* What the exercise asks:
Pictures stay out of the copy, and everything else in the data below is repeated exactly.

* The data:
----
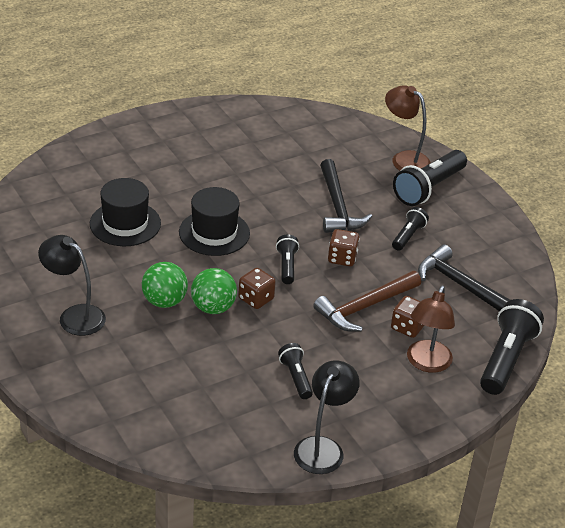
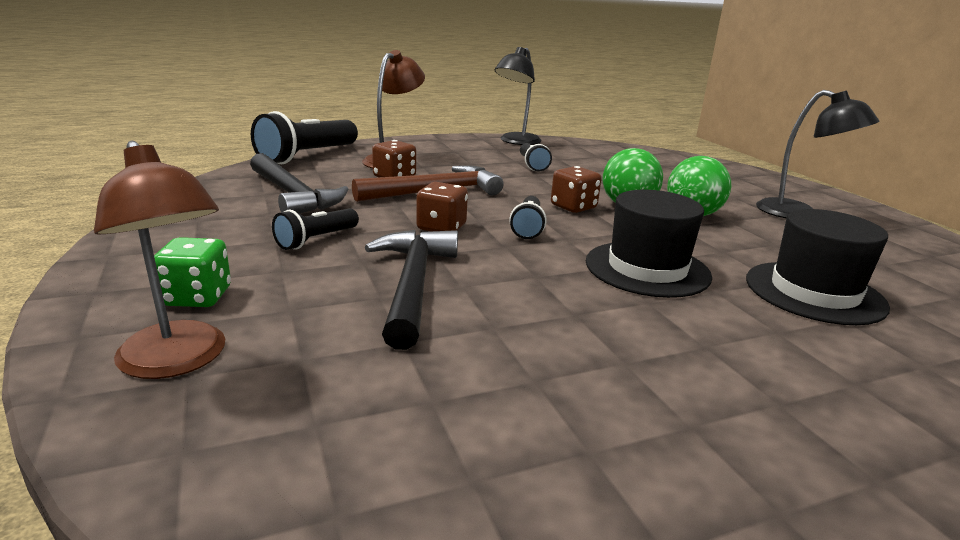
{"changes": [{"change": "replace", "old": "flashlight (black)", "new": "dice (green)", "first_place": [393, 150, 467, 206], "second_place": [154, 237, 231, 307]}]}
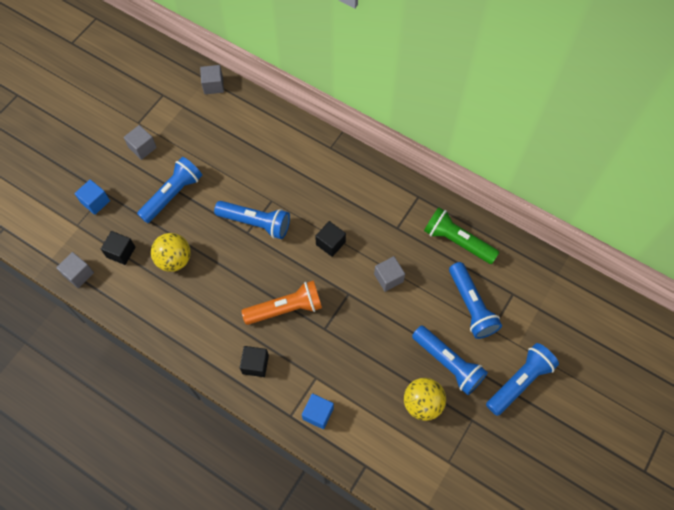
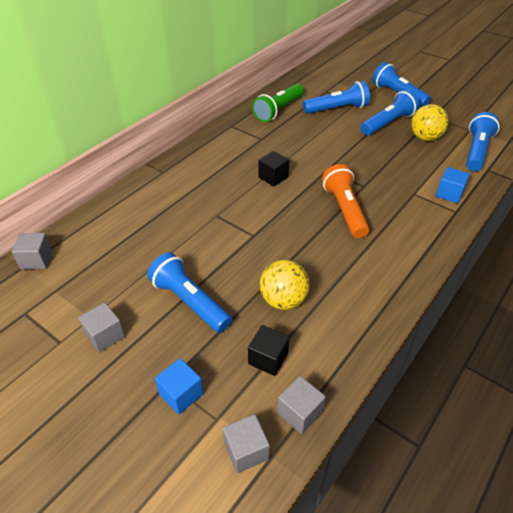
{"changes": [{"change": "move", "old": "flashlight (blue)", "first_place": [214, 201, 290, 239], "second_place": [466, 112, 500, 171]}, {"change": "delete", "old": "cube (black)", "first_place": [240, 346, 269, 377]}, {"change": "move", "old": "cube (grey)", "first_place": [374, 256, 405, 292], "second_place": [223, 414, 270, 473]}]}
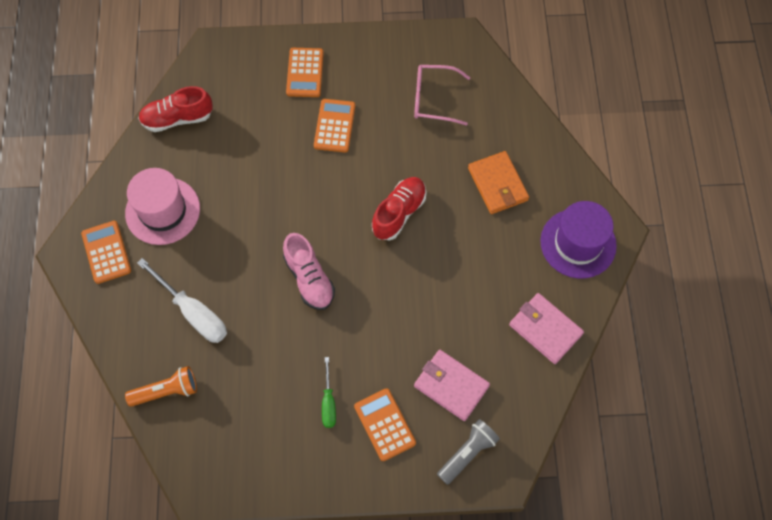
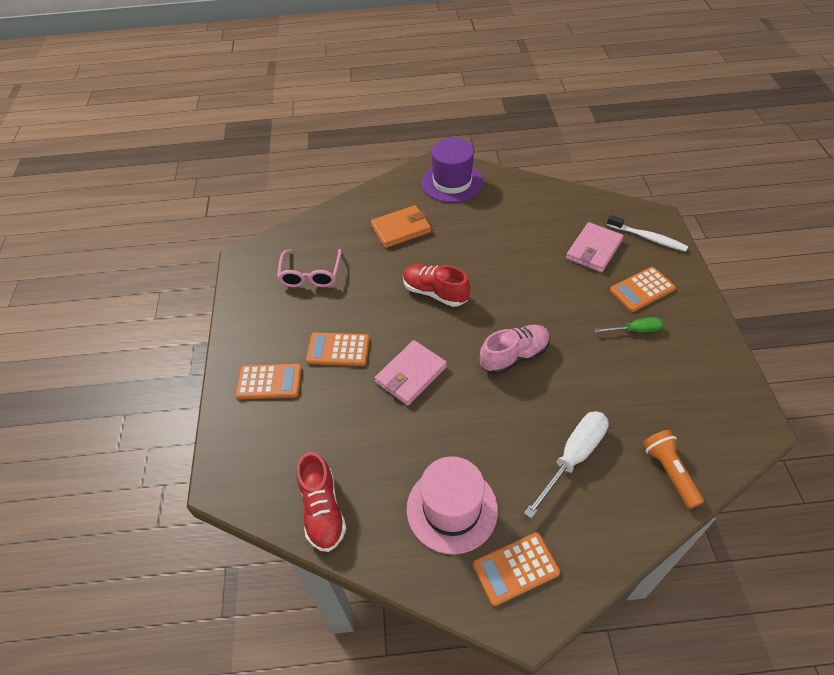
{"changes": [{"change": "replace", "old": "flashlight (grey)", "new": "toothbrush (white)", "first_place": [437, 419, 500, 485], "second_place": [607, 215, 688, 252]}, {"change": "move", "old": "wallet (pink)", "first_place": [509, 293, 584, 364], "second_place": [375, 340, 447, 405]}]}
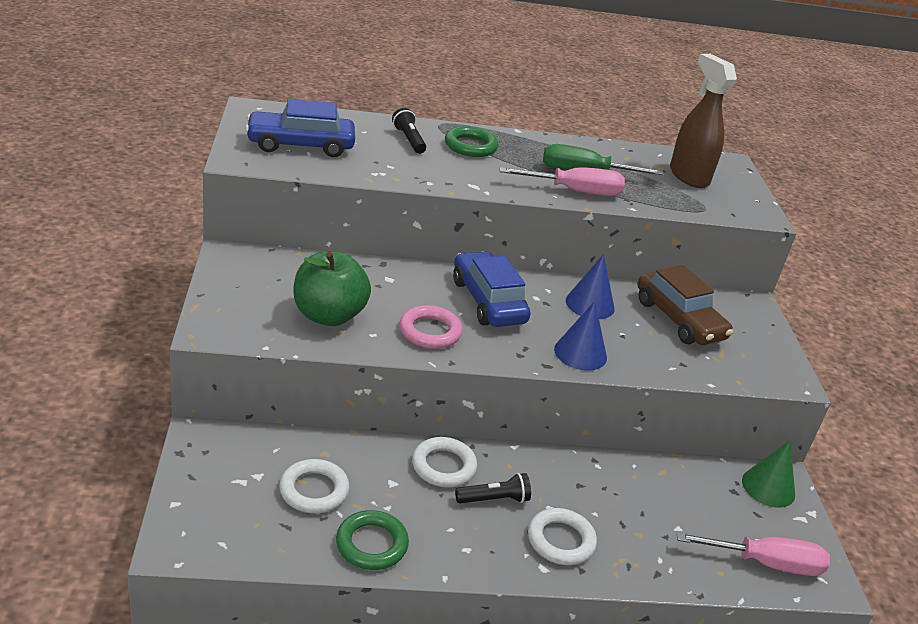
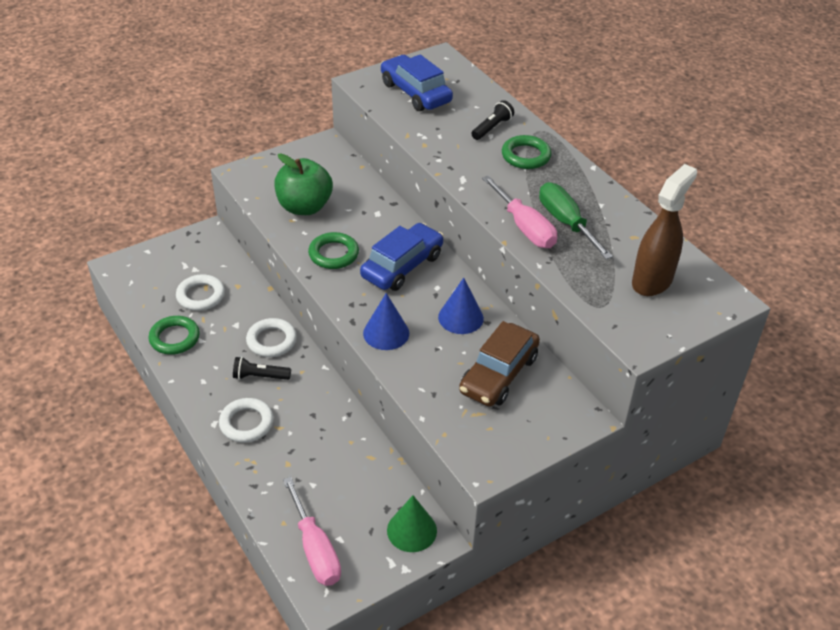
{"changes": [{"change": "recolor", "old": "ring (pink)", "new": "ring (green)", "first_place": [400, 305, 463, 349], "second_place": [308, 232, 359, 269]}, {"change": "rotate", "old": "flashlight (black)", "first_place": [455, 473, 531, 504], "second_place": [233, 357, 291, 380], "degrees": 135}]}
----
* Answer:
{"changes": [{"change": "replace", "old": "flashlight (black)", "new": "dice (green)", "first_place": [393, 150, 467, 206], "second_place": [154, 237, 231, 307]}]}
{"changes": [{"change": "move", "old": "flashlight (blue)", "first_place": [214, 201, 290, 239], "second_place": [466, 112, 500, 171]}, {"change": "delete", "old": "cube (black)", "first_place": [240, 346, 269, 377]}, {"change": "move", "old": "cube (grey)", "first_place": [374, 256, 405, 292], "second_place": [223, 414, 270, 473]}]}
{"changes": [{"change": "replace", "old": "flashlight (grey)", "new": "toothbrush (white)", "first_place": [437, 419, 500, 485], "second_place": [607, 215, 688, 252]}, {"change": "move", "old": "wallet (pink)", "first_place": [509, 293, 584, 364], "second_place": [375, 340, 447, 405]}]}
{"changes": [{"change": "recolor", "old": "ring (pink)", "new": "ring (green)", "first_place": [400, 305, 463, 349], "second_place": [308, 232, 359, 269]}, {"change": "rotate", "old": "flashlight (black)", "first_place": [455, 473, 531, 504], "second_place": [233, 357, 291, 380], "degrees": 135}]}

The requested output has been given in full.